**WHAT IS EXPECTED**
Your task is to repeat each record verbatim, exactly as it was written.

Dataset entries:
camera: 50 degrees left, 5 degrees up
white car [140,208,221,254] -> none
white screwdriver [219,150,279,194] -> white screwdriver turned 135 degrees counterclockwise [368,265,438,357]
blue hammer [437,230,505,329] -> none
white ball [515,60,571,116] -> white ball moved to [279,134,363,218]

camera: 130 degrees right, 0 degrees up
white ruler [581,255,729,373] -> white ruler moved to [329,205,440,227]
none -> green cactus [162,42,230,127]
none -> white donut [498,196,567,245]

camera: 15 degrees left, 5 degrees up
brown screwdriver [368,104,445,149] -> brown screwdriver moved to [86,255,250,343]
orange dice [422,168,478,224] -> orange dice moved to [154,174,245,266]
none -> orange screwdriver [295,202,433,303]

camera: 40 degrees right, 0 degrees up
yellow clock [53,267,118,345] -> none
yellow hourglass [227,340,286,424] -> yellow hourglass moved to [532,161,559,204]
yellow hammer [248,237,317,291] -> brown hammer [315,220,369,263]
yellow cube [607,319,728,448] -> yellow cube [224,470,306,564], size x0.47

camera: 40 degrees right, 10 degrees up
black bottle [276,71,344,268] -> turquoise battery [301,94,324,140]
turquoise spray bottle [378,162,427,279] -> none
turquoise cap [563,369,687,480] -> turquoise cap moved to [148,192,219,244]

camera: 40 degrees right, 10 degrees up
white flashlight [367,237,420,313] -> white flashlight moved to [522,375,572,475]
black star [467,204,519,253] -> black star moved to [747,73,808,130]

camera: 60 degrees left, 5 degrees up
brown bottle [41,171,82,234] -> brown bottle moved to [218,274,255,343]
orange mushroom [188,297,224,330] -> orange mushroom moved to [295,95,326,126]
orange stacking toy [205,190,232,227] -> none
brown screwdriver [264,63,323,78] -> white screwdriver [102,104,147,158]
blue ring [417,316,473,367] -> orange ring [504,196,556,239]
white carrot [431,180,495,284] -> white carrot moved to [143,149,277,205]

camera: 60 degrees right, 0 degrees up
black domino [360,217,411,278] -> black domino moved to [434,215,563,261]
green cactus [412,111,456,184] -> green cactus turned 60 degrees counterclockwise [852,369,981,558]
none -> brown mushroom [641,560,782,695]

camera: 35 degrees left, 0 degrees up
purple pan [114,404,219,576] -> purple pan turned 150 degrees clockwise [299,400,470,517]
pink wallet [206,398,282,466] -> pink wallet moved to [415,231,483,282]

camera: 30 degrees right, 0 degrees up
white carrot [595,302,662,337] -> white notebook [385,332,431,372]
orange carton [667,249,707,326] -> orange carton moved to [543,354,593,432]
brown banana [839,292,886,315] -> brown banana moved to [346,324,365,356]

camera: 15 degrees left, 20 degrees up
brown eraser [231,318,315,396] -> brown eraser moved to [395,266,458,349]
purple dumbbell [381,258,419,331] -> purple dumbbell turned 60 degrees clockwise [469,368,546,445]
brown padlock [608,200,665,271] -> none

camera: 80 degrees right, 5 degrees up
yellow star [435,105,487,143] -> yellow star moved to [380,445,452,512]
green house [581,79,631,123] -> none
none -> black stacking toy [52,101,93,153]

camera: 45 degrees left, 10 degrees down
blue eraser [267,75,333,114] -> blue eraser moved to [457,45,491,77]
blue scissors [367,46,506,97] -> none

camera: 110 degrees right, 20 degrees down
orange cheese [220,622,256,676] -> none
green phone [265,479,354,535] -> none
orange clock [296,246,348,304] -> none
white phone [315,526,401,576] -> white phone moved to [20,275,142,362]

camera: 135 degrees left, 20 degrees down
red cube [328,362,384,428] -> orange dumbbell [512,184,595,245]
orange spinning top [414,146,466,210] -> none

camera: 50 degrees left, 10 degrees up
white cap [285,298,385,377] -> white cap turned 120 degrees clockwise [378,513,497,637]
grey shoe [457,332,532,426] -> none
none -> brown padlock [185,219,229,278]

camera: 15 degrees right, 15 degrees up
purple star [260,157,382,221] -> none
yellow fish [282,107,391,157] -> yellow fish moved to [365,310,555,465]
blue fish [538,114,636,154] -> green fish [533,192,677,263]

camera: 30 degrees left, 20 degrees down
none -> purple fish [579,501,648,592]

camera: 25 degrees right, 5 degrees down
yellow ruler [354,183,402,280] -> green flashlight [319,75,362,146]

**ANSWER**
camera: 50 degrees left, 5 degrees up
white car [140,208,221,254] -> none
white screwdriver [219,150,279,194] -> white screwdriver turned 135 degrees counterclockwise [368,265,438,357]
blue hammer [437,230,505,329] -> none
white ball [515,60,571,116] -> white ball moved to [279,134,363,218]

camera: 130 degrees right, 0 degrees up
white ruler [581,255,729,373] -> white ruler moved to [329,205,440,227]
none -> green cactus [162,42,230,127]
none -> white donut [498,196,567,245]

camera: 15 degrees left, 5 degrees up
brown screwdriver [368,104,445,149] -> brown screwdriver moved to [86,255,250,343]
orange dice [422,168,478,224] -> orange dice moved to [154,174,245,266]
none -> orange screwdriver [295,202,433,303]

camera: 40 degrees right, 0 degrees up
yellow clock [53,267,118,345] -> none
yellow hourglass [227,340,286,424] -> yellow hourglass moved to [532,161,559,204]
yellow hammer [248,237,317,291] -> brown hammer [315,220,369,263]
yellow cube [607,319,728,448] -> yellow cube [224,470,306,564], size x0.47

camera: 40 degrees right, 10 degrees up
black bottle [276,71,344,268] -> turquoise battery [301,94,324,140]
turquoise spray bottle [378,162,427,279] -> none
turquoise cap [563,369,687,480] -> turquoise cap moved to [148,192,219,244]

camera: 40 degrees right, 10 degrees up
white flashlight [367,237,420,313] -> white flashlight moved to [522,375,572,475]
black star [467,204,519,253] -> black star moved to [747,73,808,130]

camera: 60 degrees left, 5 degrees up
brown bottle [41,171,82,234] -> brown bottle moved to [218,274,255,343]
orange mushroom [188,297,224,330] -> orange mushroom moved to [295,95,326,126]
orange stacking toy [205,190,232,227] -> none
brown screwdriver [264,63,323,78] -> white screwdriver [102,104,147,158]
blue ring [417,316,473,367] -> orange ring [504,196,556,239]
white carrot [431,180,495,284] -> white carrot moved to [143,149,277,205]

camera: 60 degrees right, 0 degrees up
black domino [360,217,411,278] -> black domino moved to [434,215,563,261]
green cactus [412,111,456,184] -> green cactus turned 60 degrees counterclockwise [852,369,981,558]
none -> brown mushroom [641,560,782,695]

camera: 35 degrees left, 0 degrees up
purple pan [114,404,219,576] -> purple pan turned 150 degrees clockwise [299,400,470,517]
pink wallet [206,398,282,466] -> pink wallet moved to [415,231,483,282]

camera: 30 degrees right, 0 degrees up
white carrot [595,302,662,337] -> white notebook [385,332,431,372]
orange carton [667,249,707,326] -> orange carton moved to [543,354,593,432]
brown banana [839,292,886,315] -> brown banana moved to [346,324,365,356]

camera: 15 degrees left, 20 degrees up
brown eraser [231,318,315,396] -> brown eraser moved to [395,266,458,349]
purple dumbbell [381,258,419,331] -> purple dumbbell turned 60 degrees clockwise [469,368,546,445]
brown padlock [608,200,665,271] -> none

camera: 80 degrees right, 5 degrees up
yellow star [435,105,487,143] -> yellow star moved to [380,445,452,512]
green house [581,79,631,123] -> none
none -> black stacking toy [52,101,93,153]

camera: 45 degrees left, 10 degrees down
blue eraser [267,75,333,114] -> blue eraser moved to [457,45,491,77]
blue scissors [367,46,506,97] -> none

camera: 110 degrees right, 20 degrees down
orange cheese [220,622,256,676] -> none
green phone [265,479,354,535] -> none
orange clock [296,246,348,304] -> none
white phone [315,526,401,576] -> white phone moved to [20,275,142,362]

camera: 135 degrees left, 20 degrees down
red cube [328,362,384,428] -> orange dumbbell [512,184,595,245]
orange spinning top [414,146,466,210] -> none

camera: 50 degrees left, 10 degrees up
white cap [285,298,385,377] -> white cap turned 120 degrees clockwise [378,513,497,637]
grey shoe [457,332,532,426] -> none
none -> brown padlock [185,219,229,278]

camera: 15 degrees right, 15 degrees up
purple star [260,157,382,221] -> none
yellow fish [282,107,391,157] -> yellow fish moved to [365,310,555,465]
blue fish [538,114,636,154] -> green fish [533,192,677,263]

camera: 30 degrees left, 20 degrees down
none -> purple fish [579,501,648,592]

camera: 25 degrees right, 5 degrees down
yellow ruler [354,183,402,280] -> green flashlight [319,75,362,146]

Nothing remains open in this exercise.